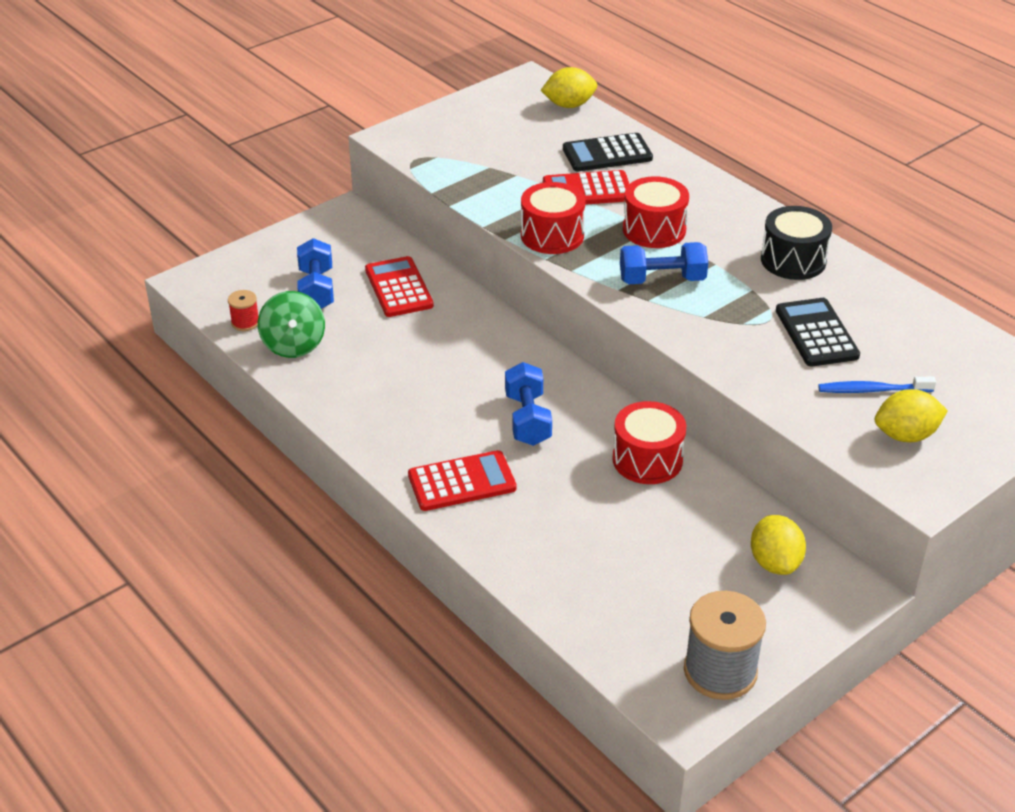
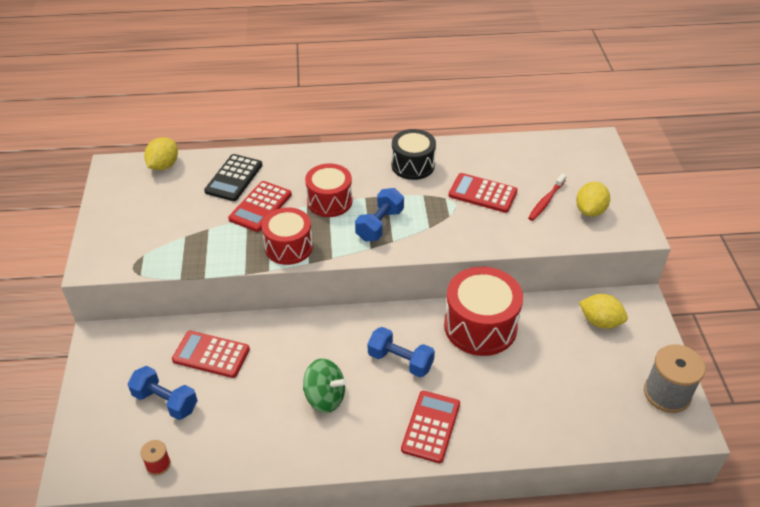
camera: 55 degrees left, 5 degrees up
(293, 345) = (212, 447): green spinning top -> green spinning top (325, 397)
(647, 459) = (480, 326): red drum -> red drum, size x1.52
(816, 333) = (482, 193): black calculator -> red calculator
(872, 390) = (546, 201): blue toothbrush -> red toothbrush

ASSIGNED TASK
Would you reproduce, word for word, the lines from the one holding "(647, 459) = (480, 326): red" through the final line of the entries, both included?

RESPONSE TO THIS TASK
(647, 459) = (480, 326): red drum -> red drum, size x1.52
(816, 333) = (482, 193): black calculator -> red calculator
(872, 390) = (546, 201): blue toothbrush -> red toothbrush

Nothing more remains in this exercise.